__AIM OF THE TASK__
Pictures are to be left out; every line from the one that holds "none -> yellow capsule [695,186,761,218]" to the end of the data is to be retyped exactly.

__INPUT DATA__
******

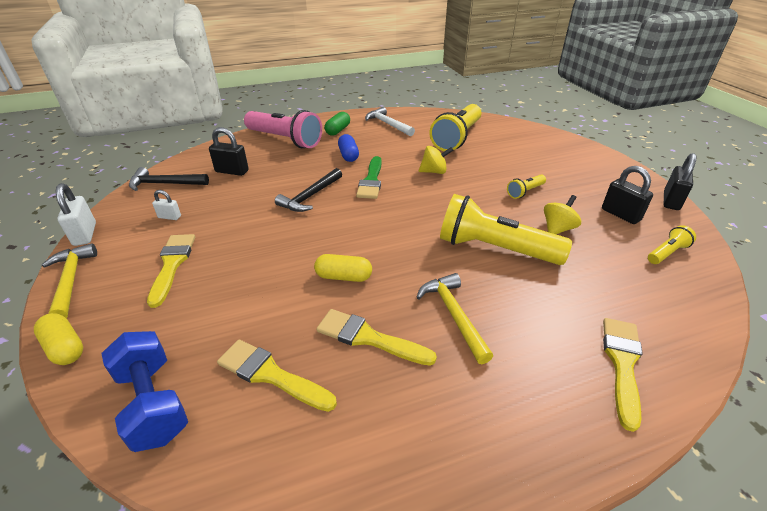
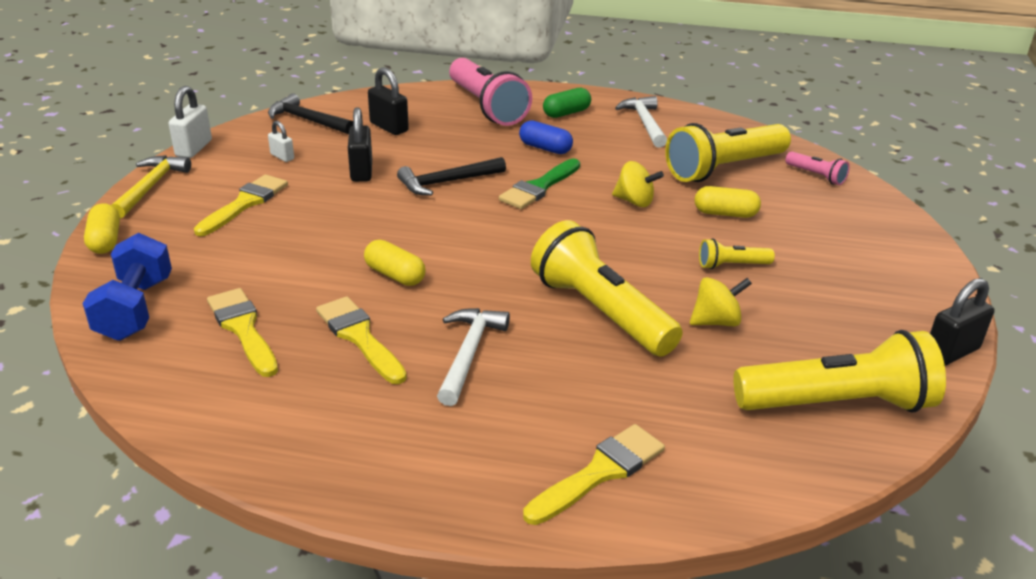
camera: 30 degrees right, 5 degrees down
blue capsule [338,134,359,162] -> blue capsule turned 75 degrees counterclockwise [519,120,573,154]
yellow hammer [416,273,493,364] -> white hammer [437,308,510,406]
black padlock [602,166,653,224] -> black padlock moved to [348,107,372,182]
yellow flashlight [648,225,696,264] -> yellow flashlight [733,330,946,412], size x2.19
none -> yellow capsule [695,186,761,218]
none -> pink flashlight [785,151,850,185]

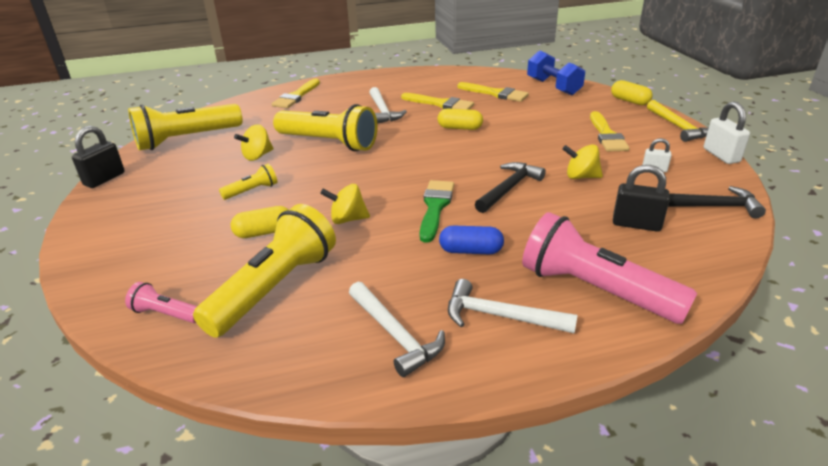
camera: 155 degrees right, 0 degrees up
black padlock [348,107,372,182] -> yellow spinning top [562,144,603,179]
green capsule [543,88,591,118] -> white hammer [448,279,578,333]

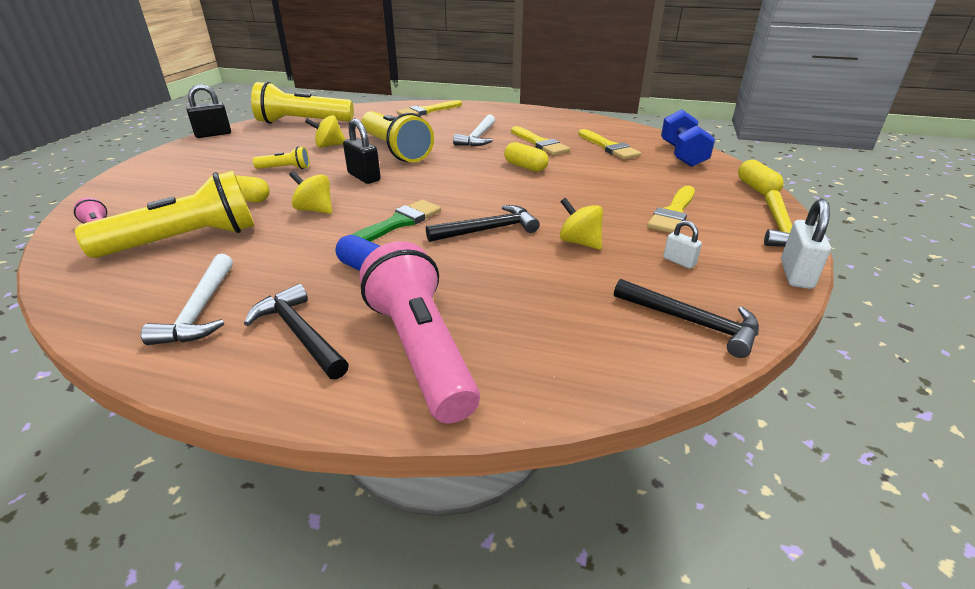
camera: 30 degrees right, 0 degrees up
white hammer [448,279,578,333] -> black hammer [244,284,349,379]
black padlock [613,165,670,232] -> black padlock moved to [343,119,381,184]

******

__SOLVED PROBLEM__
none -> yellow capsule [695,186,761,218]
none -> pink flashlight [785,151,850,185]

camera: 155 degrees right, 0 degrees up
black padlock [348,107,372,182] -> yellow spinning top [562,144,603,179]
green capsule [543,88,591,118] -> white hammer [448,279,578,333]

camera: 30 degrees right, 0 degrees up
white hammer [448,279,578,333] -> black hammer [244,284,349,379]
black padlock [613,165,670,232] -> black padlock moved to [343,119,381,184]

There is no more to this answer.